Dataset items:
"""

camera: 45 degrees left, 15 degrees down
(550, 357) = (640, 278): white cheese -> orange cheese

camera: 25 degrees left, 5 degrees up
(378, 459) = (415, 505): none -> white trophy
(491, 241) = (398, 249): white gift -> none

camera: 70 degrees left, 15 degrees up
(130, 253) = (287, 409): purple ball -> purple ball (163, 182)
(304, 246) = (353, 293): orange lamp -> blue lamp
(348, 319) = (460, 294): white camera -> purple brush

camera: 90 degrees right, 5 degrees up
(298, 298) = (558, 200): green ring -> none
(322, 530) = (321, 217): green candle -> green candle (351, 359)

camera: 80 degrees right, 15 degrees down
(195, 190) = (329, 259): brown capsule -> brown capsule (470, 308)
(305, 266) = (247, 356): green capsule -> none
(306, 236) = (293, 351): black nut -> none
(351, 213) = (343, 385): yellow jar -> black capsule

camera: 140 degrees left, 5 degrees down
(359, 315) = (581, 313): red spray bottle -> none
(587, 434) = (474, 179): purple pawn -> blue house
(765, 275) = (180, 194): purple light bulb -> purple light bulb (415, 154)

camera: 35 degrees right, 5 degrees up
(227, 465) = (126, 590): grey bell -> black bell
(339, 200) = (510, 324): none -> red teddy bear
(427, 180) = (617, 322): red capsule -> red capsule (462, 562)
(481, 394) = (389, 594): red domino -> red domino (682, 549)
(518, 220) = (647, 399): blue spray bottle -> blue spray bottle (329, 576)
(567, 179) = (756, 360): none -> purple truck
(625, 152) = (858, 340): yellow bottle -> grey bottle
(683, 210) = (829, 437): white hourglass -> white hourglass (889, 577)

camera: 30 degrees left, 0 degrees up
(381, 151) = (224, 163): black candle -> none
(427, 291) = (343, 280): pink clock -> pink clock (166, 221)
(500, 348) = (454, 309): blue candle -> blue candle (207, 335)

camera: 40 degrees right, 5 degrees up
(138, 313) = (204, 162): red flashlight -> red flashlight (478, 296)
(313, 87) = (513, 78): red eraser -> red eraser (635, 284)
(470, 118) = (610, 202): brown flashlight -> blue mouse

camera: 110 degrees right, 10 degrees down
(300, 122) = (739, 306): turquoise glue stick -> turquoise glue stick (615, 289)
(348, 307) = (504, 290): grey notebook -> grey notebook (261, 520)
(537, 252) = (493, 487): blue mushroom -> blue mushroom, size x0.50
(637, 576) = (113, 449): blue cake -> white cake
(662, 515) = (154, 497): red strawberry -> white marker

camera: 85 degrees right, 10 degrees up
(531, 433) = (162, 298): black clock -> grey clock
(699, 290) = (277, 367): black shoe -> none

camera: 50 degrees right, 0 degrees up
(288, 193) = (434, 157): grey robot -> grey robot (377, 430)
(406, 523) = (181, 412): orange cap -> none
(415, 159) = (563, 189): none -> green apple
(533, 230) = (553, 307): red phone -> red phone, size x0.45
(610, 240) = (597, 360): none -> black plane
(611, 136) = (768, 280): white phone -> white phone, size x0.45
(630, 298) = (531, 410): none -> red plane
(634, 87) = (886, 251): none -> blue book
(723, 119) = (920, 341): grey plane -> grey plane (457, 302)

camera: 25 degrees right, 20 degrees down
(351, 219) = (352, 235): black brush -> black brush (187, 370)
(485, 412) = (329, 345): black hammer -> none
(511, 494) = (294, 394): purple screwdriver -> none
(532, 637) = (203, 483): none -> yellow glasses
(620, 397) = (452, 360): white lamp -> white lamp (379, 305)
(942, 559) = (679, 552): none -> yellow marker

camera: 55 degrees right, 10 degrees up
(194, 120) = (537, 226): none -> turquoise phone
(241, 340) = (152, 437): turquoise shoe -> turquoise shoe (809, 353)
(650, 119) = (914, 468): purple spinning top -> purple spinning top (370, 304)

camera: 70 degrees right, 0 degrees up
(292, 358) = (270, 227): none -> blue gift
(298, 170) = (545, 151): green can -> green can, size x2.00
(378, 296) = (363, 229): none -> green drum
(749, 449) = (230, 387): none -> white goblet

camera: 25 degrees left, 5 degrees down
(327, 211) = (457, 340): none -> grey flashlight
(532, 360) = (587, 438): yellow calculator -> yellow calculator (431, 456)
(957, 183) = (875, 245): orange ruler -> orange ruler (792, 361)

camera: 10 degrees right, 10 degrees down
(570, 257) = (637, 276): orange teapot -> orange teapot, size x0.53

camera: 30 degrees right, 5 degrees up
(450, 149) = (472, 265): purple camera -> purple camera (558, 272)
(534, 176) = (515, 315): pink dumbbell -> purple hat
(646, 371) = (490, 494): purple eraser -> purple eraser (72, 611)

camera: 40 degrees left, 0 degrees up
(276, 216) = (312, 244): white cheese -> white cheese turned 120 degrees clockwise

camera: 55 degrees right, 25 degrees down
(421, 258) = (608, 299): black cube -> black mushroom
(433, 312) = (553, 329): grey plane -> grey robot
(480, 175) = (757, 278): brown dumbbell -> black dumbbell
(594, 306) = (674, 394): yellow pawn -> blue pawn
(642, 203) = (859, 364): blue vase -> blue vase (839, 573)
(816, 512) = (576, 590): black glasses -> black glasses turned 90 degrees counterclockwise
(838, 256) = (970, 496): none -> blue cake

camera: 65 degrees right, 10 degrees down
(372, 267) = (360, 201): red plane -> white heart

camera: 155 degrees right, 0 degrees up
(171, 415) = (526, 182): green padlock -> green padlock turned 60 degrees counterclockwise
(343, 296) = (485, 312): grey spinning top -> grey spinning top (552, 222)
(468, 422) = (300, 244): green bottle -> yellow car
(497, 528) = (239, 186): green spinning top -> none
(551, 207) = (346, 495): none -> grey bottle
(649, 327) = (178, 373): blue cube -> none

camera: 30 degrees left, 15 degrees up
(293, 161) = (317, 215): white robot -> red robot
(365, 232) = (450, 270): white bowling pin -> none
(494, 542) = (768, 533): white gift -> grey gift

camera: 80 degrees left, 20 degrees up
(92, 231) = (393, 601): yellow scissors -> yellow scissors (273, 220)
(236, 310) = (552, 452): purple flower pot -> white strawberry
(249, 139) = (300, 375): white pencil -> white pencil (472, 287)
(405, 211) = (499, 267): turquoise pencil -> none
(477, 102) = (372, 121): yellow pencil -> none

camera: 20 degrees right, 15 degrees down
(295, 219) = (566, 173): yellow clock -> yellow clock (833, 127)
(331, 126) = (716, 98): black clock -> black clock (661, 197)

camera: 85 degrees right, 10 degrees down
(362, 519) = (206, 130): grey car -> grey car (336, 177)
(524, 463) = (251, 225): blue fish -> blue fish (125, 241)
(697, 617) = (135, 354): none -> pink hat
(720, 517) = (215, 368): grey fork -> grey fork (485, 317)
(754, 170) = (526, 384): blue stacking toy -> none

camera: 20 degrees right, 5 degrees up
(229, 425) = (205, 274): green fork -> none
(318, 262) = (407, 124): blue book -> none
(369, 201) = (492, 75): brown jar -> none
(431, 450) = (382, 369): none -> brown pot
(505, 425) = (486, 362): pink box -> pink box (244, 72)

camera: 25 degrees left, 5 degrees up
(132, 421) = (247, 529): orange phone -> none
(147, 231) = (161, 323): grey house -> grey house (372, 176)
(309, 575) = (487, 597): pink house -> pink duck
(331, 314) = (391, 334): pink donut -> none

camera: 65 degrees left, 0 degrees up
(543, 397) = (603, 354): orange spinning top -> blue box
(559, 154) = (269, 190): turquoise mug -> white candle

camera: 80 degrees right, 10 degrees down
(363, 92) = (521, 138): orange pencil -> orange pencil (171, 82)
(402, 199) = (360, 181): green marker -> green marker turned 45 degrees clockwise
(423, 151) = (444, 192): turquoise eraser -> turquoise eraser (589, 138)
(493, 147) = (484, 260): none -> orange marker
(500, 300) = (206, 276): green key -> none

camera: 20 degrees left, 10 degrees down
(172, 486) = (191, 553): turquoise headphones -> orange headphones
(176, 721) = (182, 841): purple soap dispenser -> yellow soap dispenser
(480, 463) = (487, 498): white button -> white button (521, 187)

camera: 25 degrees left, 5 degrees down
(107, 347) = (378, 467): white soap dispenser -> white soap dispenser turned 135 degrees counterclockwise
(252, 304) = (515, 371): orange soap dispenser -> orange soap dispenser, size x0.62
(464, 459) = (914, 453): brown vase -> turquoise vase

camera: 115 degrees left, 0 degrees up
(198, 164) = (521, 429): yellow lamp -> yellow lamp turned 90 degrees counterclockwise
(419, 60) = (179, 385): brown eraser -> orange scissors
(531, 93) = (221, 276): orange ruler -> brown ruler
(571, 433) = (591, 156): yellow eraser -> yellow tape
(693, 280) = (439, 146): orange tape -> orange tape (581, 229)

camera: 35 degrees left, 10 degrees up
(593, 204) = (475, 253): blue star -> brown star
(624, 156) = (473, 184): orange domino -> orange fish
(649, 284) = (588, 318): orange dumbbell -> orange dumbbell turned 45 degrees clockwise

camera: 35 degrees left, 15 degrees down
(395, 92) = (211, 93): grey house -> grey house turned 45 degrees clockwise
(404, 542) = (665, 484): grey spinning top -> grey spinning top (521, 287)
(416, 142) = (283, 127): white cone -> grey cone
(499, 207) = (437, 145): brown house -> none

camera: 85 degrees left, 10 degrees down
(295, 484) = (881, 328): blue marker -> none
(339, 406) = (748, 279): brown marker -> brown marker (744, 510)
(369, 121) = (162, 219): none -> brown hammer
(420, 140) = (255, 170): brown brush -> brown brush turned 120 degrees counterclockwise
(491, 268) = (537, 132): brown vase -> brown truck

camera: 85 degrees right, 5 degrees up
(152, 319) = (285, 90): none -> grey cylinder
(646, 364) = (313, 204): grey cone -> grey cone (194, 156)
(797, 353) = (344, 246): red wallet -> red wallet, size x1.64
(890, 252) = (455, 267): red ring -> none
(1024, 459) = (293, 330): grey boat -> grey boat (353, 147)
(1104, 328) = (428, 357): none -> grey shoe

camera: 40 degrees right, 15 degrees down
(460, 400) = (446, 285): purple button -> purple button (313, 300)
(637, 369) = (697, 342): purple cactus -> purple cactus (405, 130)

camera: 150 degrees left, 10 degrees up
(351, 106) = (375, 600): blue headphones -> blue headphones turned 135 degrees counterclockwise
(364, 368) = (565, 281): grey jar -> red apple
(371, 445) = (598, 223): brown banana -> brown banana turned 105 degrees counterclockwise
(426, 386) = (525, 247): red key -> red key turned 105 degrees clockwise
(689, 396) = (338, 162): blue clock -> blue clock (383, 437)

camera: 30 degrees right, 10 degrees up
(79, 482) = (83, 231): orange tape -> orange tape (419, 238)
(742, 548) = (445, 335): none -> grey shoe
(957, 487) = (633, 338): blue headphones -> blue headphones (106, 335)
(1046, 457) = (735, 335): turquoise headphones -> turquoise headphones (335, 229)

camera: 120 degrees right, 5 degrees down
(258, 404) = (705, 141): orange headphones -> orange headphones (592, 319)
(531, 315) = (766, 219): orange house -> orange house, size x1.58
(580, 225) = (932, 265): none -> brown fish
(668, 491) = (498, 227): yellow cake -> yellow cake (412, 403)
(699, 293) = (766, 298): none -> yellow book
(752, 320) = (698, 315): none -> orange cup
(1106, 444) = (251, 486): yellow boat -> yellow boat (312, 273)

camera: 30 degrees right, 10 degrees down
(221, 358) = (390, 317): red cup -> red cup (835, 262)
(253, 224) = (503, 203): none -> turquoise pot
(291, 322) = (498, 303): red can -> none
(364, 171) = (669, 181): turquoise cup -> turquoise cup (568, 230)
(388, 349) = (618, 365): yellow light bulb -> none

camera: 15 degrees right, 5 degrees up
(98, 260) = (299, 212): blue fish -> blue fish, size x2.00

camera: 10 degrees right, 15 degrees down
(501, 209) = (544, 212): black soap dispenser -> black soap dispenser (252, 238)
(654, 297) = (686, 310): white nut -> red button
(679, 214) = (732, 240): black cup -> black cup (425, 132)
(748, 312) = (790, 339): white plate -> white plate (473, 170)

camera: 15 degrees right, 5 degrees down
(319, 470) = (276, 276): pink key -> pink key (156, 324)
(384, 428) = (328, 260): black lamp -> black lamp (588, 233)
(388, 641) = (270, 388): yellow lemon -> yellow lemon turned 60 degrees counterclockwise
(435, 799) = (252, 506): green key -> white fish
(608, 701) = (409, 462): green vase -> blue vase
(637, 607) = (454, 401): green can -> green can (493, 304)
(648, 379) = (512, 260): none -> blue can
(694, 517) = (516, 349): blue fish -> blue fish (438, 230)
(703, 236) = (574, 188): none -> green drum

"""

Work instructions:
Restate word for word the lines of the data above, starting at the line containing "(1046, 457) = (735, 335): turquoise" and ending at the line containing "(258, 404) = (705, 141): orange", both included, and nothing more.

Answer to this problem:
(1046, 457) = (735, 335): turquoise headphones -> turquoise headphones (335, 229)

camera: 120 degrees right, 5 degrees down
(258, 404) = (705, 141): orange headphones -> orange headphones (592, 319)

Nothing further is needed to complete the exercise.